* EXERCISE BRIEF:
Return, word for word, the line that contains "purple slope F6:G8" and every line after it through the end of the records.

* TASK INPUTS:
= Beginning of Section =
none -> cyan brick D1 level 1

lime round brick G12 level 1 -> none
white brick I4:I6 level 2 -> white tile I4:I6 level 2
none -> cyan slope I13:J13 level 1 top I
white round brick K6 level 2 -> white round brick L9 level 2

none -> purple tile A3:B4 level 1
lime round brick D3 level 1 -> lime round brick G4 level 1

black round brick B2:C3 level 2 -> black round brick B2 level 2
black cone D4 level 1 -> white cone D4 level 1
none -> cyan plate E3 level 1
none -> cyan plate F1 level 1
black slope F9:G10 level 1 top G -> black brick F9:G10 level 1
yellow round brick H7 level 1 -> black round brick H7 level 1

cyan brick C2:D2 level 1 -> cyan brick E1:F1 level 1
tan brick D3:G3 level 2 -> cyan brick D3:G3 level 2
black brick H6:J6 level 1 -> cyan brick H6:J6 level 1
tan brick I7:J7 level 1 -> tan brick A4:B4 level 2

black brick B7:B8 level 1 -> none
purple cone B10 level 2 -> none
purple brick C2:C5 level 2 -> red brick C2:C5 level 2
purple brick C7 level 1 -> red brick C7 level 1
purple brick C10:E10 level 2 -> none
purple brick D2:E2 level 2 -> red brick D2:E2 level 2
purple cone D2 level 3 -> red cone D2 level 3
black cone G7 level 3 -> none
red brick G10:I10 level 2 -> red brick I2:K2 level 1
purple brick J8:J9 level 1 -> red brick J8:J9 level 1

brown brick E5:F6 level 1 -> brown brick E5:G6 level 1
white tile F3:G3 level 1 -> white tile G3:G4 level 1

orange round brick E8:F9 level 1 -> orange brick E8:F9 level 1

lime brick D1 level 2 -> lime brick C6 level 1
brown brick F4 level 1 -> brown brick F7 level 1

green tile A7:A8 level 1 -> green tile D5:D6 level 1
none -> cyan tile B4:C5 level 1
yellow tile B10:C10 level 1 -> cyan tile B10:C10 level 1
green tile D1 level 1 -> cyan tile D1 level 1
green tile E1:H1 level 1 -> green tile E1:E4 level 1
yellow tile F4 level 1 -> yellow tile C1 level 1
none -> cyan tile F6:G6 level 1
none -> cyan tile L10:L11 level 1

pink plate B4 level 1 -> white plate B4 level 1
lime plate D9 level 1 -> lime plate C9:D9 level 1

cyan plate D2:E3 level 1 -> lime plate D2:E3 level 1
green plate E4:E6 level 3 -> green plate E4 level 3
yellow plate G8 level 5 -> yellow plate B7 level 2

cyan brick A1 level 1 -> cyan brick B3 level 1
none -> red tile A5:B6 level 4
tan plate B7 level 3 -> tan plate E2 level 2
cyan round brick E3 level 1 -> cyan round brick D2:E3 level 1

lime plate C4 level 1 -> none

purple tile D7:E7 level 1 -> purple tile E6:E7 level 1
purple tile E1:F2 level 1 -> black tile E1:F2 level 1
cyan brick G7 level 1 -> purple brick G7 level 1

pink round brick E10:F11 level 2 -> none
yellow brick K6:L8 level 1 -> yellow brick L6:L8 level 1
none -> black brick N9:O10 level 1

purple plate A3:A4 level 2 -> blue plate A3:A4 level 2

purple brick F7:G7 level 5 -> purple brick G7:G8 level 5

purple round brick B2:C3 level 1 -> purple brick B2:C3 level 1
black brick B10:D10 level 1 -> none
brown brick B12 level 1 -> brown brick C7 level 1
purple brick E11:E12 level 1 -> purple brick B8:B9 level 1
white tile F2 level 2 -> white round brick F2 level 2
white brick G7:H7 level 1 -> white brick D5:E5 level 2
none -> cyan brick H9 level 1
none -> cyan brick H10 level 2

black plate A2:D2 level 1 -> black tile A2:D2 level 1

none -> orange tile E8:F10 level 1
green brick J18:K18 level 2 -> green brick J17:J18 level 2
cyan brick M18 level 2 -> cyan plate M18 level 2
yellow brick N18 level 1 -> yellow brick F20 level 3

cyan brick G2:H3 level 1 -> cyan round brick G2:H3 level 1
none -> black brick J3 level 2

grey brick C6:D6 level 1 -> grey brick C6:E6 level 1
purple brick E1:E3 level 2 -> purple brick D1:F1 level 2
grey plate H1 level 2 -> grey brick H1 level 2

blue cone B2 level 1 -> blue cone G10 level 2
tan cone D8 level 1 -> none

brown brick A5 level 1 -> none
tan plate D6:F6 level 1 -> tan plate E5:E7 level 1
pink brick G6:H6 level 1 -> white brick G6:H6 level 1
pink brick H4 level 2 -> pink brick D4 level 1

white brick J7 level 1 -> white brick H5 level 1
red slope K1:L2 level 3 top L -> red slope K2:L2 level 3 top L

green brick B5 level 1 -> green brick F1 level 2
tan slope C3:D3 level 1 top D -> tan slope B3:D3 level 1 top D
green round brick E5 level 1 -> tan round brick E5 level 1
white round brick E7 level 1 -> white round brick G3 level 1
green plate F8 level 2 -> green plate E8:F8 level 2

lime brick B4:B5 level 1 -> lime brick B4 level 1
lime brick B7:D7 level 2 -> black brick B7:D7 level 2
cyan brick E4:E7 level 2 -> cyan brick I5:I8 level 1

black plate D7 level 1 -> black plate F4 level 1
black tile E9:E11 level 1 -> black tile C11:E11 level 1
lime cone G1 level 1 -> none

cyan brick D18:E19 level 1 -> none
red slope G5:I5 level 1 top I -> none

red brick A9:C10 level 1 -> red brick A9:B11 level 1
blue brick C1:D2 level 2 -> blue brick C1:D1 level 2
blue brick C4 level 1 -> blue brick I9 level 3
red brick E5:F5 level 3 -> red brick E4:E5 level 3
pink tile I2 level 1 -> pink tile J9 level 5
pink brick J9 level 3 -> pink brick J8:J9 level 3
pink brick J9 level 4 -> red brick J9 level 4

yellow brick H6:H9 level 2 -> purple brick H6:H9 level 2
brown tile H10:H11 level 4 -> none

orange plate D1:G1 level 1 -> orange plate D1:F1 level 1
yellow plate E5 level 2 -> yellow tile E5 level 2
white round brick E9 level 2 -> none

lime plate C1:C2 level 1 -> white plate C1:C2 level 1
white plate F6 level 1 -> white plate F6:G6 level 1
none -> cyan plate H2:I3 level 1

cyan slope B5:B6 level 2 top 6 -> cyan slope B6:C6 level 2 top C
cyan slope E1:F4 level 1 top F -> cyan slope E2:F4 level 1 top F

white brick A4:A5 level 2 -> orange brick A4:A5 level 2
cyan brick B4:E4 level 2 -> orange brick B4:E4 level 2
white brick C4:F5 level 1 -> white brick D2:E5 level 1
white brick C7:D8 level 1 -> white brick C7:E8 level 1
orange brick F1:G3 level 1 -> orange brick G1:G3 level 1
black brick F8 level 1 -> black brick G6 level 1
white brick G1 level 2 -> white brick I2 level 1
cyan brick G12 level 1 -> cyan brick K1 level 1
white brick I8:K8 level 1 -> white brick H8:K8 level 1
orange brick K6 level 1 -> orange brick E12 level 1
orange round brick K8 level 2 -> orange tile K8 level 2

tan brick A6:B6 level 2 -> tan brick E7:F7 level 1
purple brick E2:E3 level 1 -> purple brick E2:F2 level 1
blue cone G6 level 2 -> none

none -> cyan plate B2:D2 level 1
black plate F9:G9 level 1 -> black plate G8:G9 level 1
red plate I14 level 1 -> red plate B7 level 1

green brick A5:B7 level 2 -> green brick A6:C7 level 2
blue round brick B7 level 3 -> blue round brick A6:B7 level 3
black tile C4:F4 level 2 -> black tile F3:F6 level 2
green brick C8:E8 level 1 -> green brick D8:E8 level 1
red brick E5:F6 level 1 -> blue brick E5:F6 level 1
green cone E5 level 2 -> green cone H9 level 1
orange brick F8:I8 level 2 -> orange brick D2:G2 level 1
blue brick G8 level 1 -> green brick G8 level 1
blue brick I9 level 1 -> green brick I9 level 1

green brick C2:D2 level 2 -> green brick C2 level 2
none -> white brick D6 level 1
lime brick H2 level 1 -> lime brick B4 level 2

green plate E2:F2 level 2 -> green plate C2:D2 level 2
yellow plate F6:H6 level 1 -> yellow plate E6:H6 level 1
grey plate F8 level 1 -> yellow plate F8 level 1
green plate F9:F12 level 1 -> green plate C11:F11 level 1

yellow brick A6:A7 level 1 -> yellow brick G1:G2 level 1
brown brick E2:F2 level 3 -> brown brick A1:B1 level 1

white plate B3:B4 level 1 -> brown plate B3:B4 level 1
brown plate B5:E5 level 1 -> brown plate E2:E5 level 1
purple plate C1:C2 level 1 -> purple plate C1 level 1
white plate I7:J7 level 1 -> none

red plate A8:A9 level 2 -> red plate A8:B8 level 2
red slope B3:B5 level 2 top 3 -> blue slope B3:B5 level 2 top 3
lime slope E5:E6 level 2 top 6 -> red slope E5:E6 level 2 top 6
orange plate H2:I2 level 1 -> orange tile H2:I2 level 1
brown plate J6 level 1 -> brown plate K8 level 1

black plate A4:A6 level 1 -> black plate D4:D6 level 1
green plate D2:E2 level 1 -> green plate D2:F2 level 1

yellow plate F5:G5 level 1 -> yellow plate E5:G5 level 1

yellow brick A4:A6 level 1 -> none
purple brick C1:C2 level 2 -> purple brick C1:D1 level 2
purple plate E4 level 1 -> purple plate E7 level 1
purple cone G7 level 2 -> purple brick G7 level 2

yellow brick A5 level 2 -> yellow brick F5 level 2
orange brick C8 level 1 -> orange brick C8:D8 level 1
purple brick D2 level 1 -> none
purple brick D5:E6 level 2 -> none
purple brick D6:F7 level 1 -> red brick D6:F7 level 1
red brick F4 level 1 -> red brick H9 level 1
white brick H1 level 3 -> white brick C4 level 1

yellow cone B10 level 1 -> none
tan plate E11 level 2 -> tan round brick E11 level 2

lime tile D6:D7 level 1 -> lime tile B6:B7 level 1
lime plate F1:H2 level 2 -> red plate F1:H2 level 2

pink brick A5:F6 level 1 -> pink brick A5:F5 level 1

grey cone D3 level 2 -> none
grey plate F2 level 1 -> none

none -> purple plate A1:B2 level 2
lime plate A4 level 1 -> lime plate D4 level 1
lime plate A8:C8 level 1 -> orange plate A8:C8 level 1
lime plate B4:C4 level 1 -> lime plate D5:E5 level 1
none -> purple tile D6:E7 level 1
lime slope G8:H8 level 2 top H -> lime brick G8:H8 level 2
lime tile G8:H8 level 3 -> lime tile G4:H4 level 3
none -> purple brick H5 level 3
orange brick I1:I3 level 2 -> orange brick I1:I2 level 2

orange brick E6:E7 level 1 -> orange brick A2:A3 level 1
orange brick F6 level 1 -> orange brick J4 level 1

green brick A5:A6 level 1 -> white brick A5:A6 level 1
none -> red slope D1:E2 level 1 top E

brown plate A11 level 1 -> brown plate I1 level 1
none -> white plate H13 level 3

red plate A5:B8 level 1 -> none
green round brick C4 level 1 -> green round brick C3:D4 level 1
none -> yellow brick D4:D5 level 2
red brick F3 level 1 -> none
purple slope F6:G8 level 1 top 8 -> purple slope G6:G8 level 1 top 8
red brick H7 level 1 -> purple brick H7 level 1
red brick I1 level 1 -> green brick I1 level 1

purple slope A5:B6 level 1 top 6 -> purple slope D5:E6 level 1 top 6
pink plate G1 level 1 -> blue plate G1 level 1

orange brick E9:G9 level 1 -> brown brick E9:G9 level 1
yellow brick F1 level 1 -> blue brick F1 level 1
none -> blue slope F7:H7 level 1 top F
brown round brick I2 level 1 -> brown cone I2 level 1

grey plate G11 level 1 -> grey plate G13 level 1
= End of Section =
* ANSWER TO THE EXERCISE:
purple slope F6:G8 level 1 top 8 -> purple slope G6:G8 level 1 top 8
red brick H7 level 1 -> purple brick H7 level 1
red brick I1 level 1 -> green brick I1 level 1

purple slope A5:B6 level 1 top 6 -> purple slope D5:E6 level 1 top 6
pink plate G1 level 1 -> blue plate G1 level 1

orange brick E9:G9 level 1 -> brown brick E9:G9 level 1
yellow brick F1 level 1 -> blue brick F1 level 1
none -> blue slope F7:H7 level 1 top F
brown round brick I2 level 1 -> brown cone I2 level 1

grey plate G11 level 1 -> grey plate G13 level 1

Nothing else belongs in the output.